EXERCISE PROMPT:
Return, from the lines below, each one that includes the word "grey".
::: EXTRACTED INFORMATION
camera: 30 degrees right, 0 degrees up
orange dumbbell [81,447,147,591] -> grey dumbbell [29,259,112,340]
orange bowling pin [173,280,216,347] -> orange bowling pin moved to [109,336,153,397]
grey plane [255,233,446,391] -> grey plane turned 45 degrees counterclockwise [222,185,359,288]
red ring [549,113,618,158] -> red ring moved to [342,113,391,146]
::::::
::: EXTRACTED INFORMATION
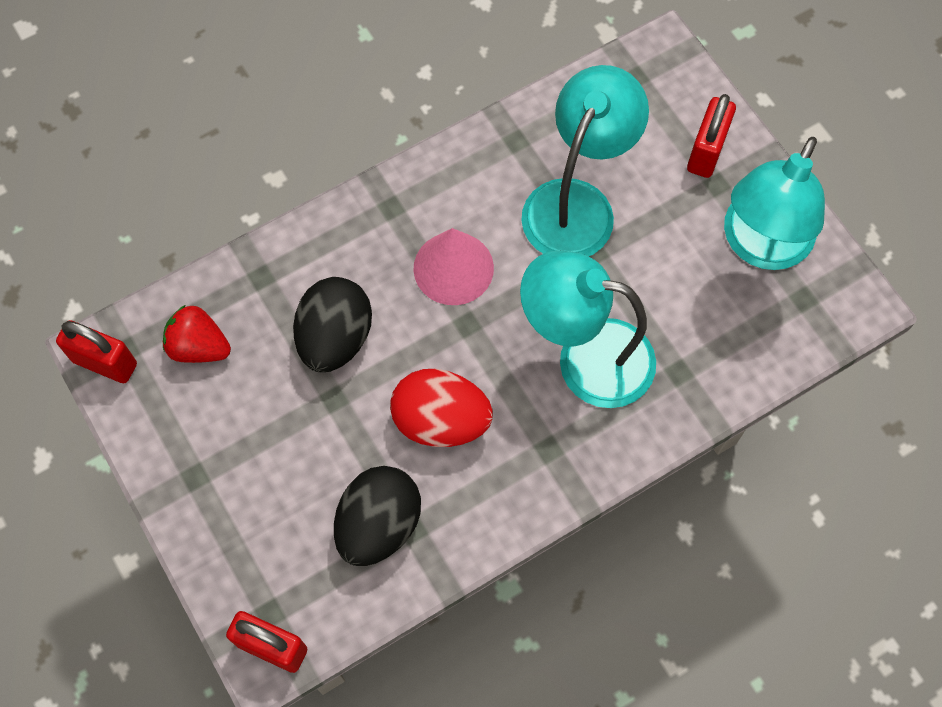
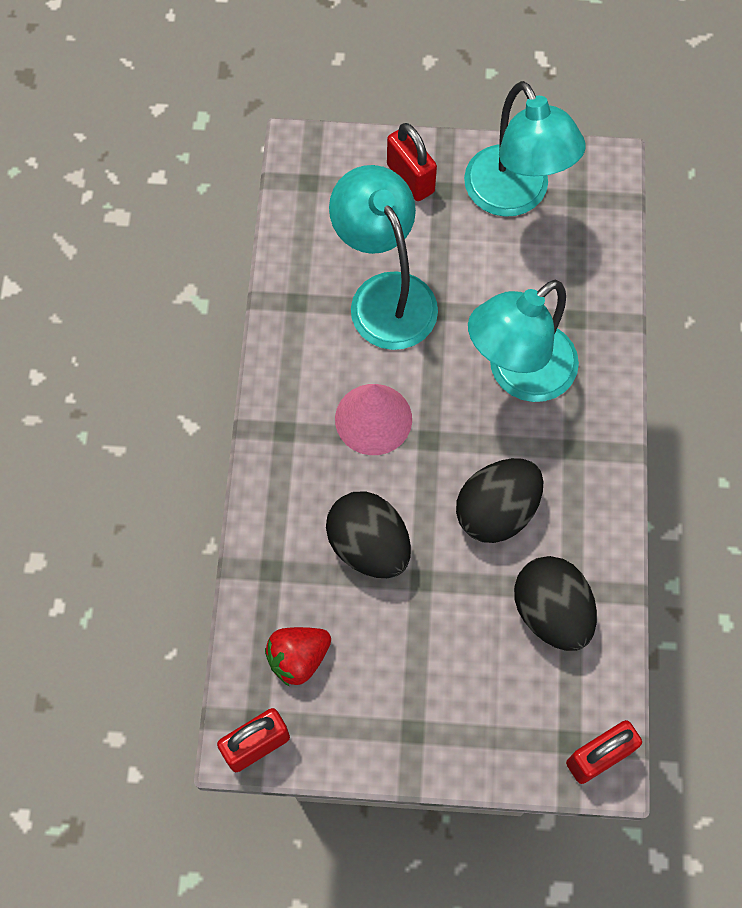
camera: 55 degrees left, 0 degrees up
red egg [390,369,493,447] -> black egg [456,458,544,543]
::::::
EXERCISE OUTPUT:
orange dumbbell [81,447,147,591] -> grey dumbbell [29,259,112,340]
grey plane [255,233,446,391] -> grey plane turned 45 degrees counterclockwise [222,185,359,288]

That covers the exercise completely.